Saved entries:

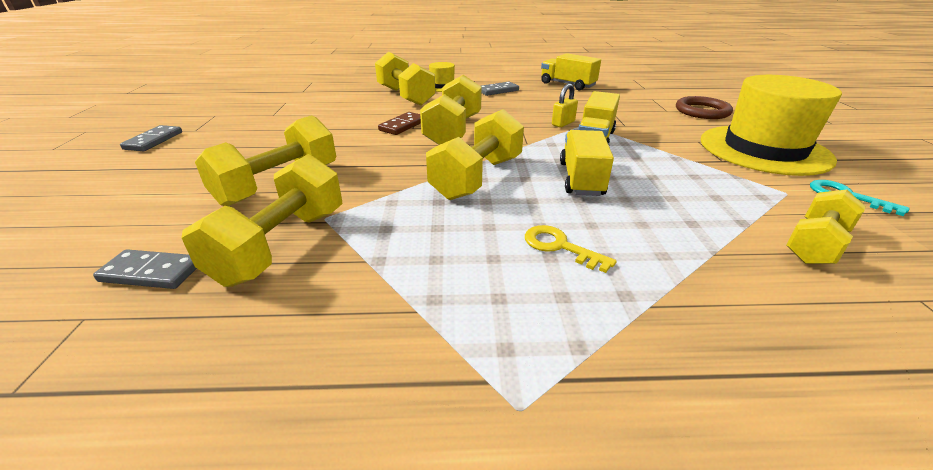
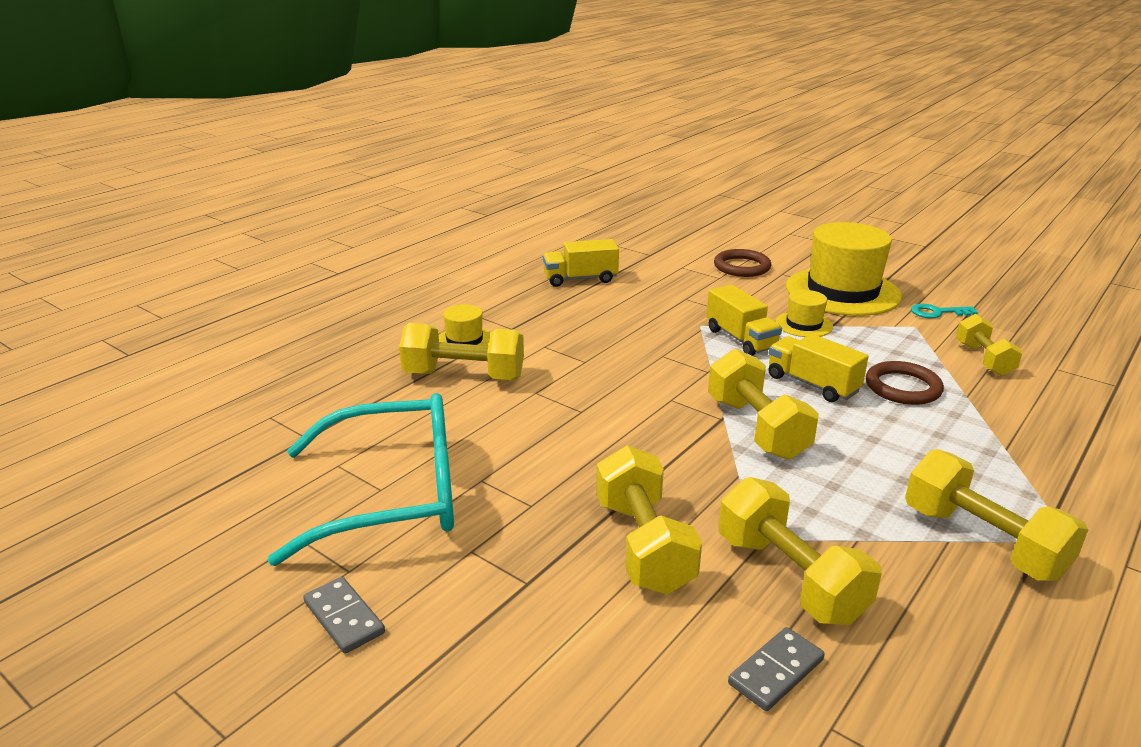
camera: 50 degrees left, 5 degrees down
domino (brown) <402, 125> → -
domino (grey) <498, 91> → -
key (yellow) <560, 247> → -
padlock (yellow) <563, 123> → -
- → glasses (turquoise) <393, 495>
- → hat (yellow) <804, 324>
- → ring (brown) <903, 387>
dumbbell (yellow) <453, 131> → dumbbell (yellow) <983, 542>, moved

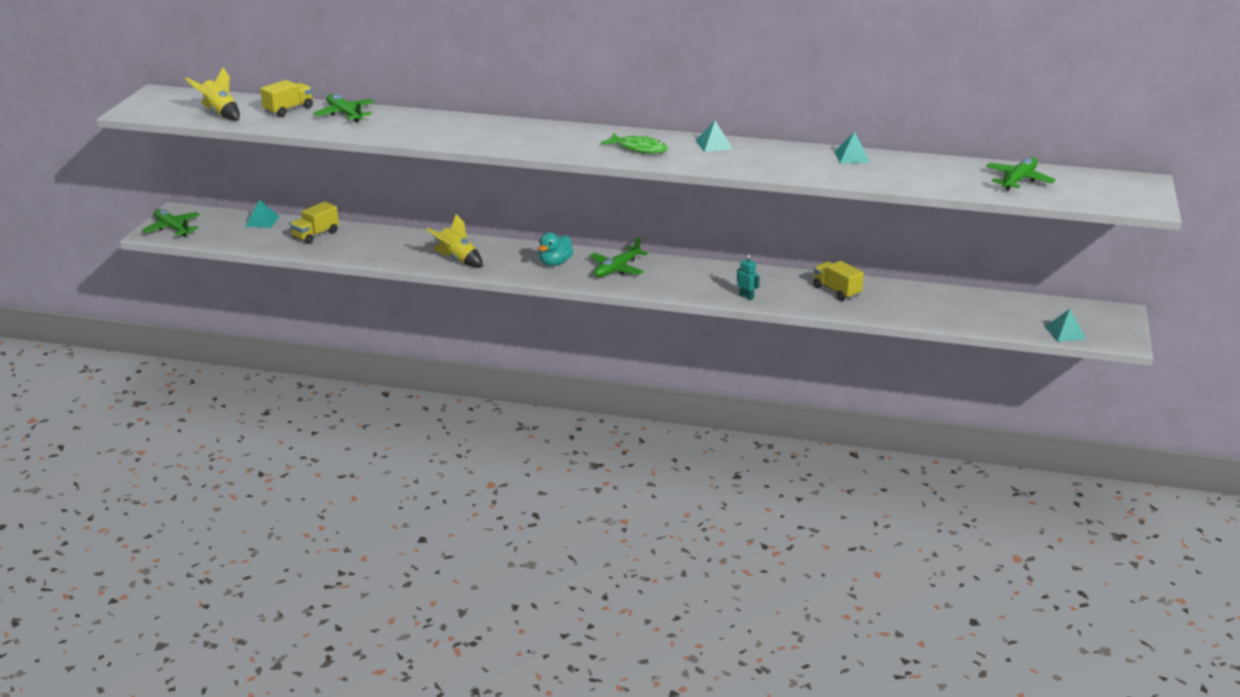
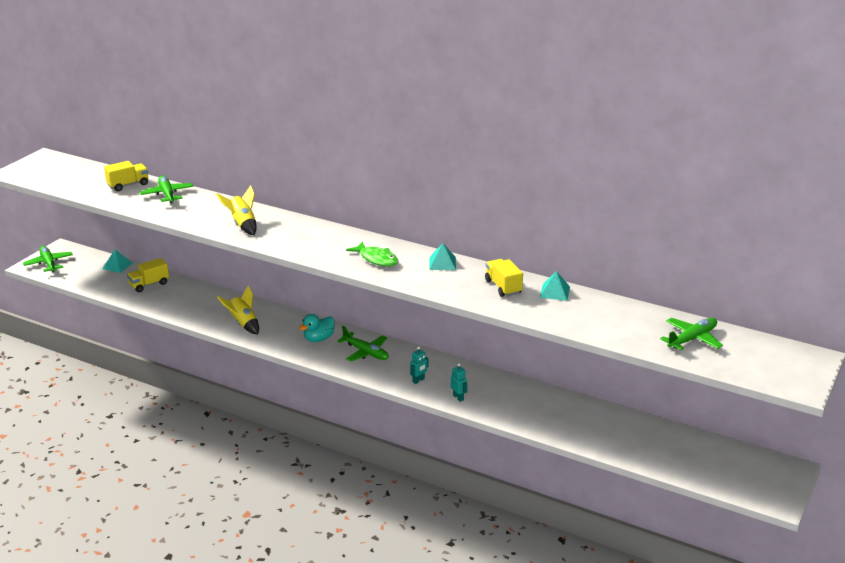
camera: 15 degrees right, 0 degrees up
pyramid (turquoise) <1065, 332> → -
- → robot (turquoise) <418, 380>
rocket (yellow) <220, 113> → rocket (yellow) <242, 225>, moved
truck (yellow) <836, 291> → truck (yellow) <503, 287>, moved
plane (green) <617, 269> → plane (green) <365, 352>, 105 degrees counterclockwise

**How to complete this task**
What is needed is an exact repetition of every entry, without the pictures.

**Written response**
camera: 50 degrees left, 5 degrees down
domino (brown) <402, 125> → -
domino (grey) <498, 91> → -
key (yellow) <560, 247> → -
padlock (yellow) <563, 123> → -
- → glasses (turquoise) <393, 495>
- → hat (yellow) <804, 324>
- → ring (brown) <903, 387>
dumbbell (yellow) <453, 131> → dumbbell (yellow) <983, 542>, moved

camera: 15 degrees right, 0 degrees up
pyramid (turquoise) <1065, 332> → -
- → robot (turquoise) <418, 380>
rocket (yellow) <220, 113> → rocket (yellow) <242, 225>, moved
truck (yellow) <836, 291> → truck (yellow) <503, 287>, moved
plane (green) <617, 269> → plane (green) <365, 352>, 105 degrees counterclockwise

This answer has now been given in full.